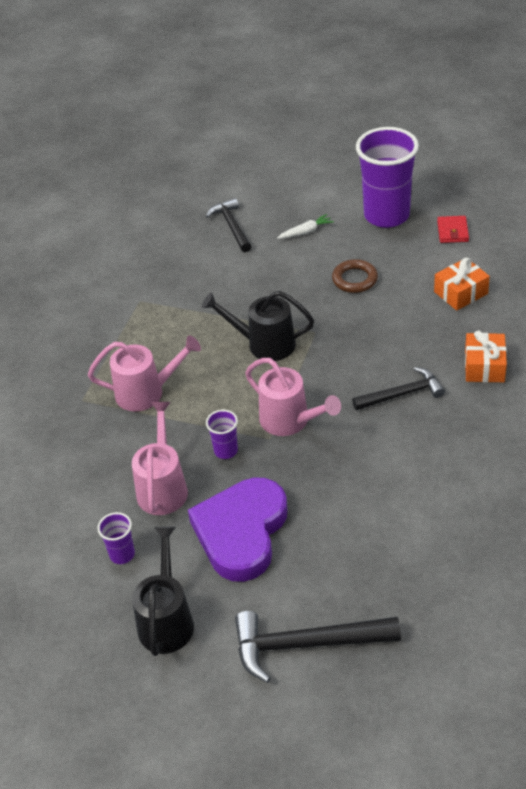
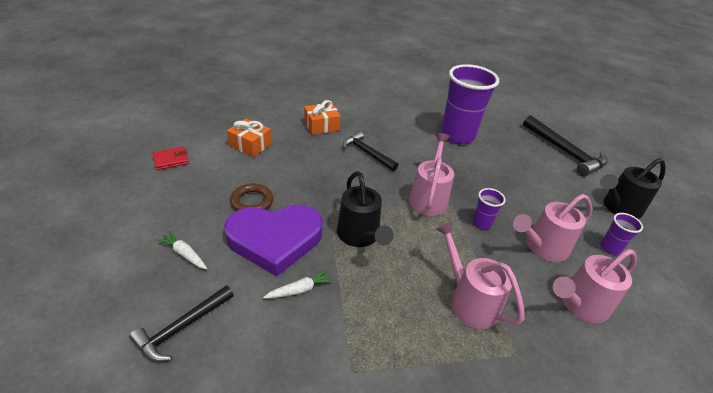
camera: 125 degrees left, 5 degrees down
purple heart [188,478,288,582] -> purple heart moved to [224,204,323,276]
purple cup [356,127,419,228] -> purple cup moved to [441,64,499,144]
none -> white carrot [263,269,334,299]
none -> pink watering can [553,249,637,323]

***

ABOUT THIS EXERCISE: Each entry above should be returned exactly as written, minus its pictures.

EXERCISE RESPONSE:
camera: 125 degrees left, 5 degrees down
purple heart [188,478,288,582] -> purple heart moved to [224,204,323,276]
purple cup [356,127,419,228] -> purple cup moved to [441,64,499,144]
none -> white carrot [263,269,334,299]
none -> pink watering can [553,249,637,323]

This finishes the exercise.